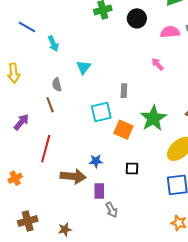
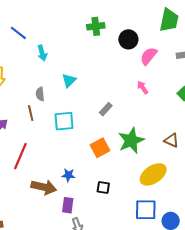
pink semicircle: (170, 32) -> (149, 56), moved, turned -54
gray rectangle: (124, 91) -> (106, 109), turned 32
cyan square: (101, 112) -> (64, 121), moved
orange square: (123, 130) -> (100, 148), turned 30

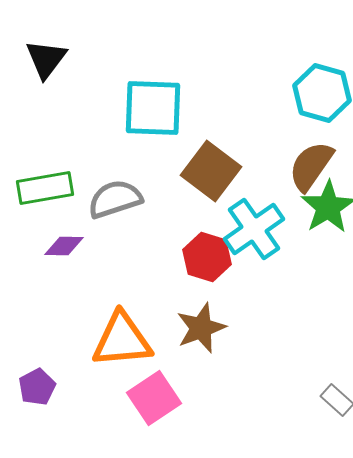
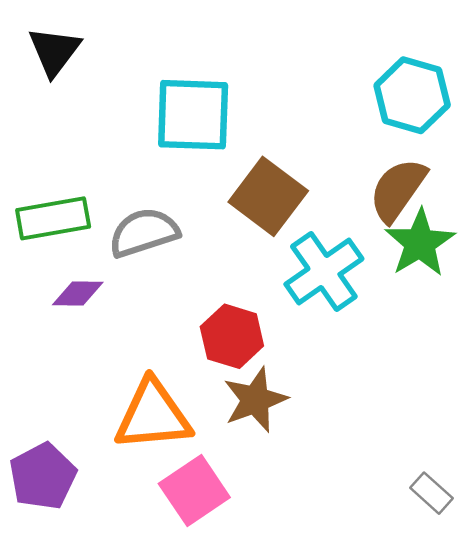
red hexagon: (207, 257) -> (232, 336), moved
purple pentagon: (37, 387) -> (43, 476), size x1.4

---

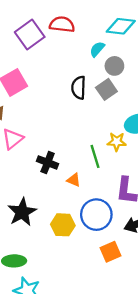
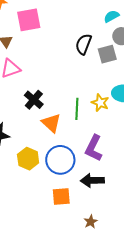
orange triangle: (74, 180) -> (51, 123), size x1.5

* * *

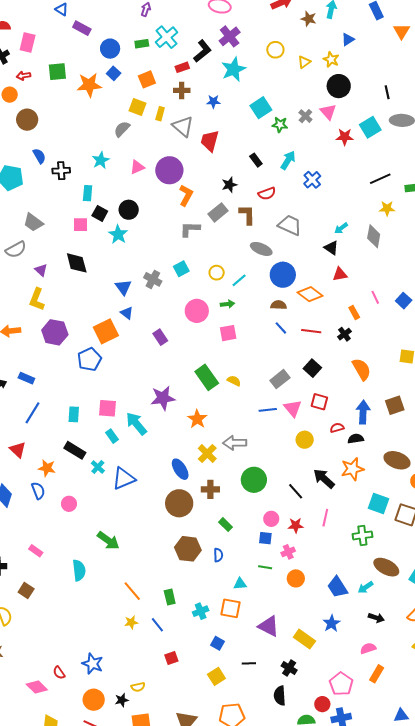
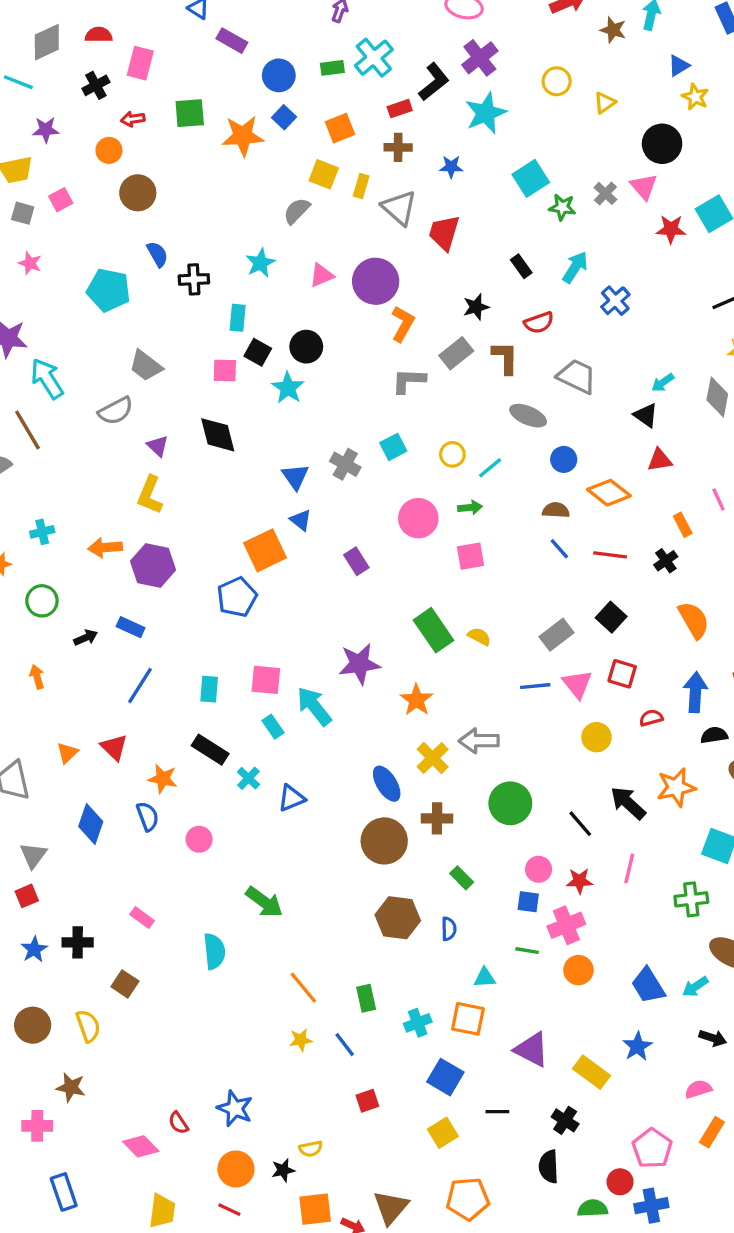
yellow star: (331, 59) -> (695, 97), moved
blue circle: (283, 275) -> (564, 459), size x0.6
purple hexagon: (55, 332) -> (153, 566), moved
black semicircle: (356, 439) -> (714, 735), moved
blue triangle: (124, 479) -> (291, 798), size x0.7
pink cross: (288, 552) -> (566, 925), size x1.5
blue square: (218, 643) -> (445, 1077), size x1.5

DESCRIPTION OF THE TASK: A count is needed of the lines in this data that contain "square"; give the number and no other text.

PROBLEM SOLUTION: 3